[EXERCISE] The records follow. Print, word for word, the first line through the "pyramid shape/russet (264, 417)" line.

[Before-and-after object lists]
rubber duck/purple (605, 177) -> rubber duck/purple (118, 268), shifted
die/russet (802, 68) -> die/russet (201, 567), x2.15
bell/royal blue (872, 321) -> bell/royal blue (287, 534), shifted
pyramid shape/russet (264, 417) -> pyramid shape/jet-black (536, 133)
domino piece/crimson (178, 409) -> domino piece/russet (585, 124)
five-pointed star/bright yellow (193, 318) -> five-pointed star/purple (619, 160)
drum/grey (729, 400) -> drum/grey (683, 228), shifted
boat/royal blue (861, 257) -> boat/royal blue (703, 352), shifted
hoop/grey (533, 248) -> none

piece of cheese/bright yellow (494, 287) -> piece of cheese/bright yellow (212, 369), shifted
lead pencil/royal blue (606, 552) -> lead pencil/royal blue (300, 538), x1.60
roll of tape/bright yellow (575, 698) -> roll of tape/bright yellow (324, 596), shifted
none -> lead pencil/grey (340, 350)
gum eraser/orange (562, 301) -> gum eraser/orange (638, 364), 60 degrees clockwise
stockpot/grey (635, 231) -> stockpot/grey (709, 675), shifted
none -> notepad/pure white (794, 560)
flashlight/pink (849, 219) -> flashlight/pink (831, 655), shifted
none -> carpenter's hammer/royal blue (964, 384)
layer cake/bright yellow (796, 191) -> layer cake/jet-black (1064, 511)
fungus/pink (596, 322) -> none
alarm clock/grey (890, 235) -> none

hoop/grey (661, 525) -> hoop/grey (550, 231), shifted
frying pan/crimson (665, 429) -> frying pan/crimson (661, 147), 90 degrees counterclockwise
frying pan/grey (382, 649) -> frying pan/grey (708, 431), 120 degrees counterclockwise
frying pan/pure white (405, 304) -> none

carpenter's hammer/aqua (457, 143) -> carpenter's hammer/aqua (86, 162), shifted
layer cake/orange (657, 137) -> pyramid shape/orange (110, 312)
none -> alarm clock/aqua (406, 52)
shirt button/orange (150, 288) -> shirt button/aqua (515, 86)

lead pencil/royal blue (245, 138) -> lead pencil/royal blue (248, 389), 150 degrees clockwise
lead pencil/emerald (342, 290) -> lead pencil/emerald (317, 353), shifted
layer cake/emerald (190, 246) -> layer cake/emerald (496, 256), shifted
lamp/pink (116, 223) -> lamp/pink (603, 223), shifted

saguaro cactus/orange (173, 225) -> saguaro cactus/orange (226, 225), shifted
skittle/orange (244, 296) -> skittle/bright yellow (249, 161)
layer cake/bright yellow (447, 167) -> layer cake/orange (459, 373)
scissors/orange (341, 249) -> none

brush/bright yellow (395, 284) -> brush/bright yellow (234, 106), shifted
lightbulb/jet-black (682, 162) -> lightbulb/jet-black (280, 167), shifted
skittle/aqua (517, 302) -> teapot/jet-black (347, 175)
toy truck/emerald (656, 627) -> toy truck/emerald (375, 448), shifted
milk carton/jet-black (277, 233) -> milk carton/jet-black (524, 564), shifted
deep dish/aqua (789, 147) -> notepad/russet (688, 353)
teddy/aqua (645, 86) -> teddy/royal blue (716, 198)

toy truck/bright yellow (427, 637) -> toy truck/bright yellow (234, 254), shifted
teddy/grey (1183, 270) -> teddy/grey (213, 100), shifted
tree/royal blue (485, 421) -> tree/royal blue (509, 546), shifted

[EXPECTED ANSWER]
rubber duck/purple (605, 177) -> rubber duck/purple (118, 268), shifted
die/russet (802, 68) -> die/russet (201, 567), x2.15
bell/royal blue (872, 321) -> bell/royal blue (287, 534), shifted
pyramid shape/russet (264, 417) -> pyramid shape/jet-black (536, 133)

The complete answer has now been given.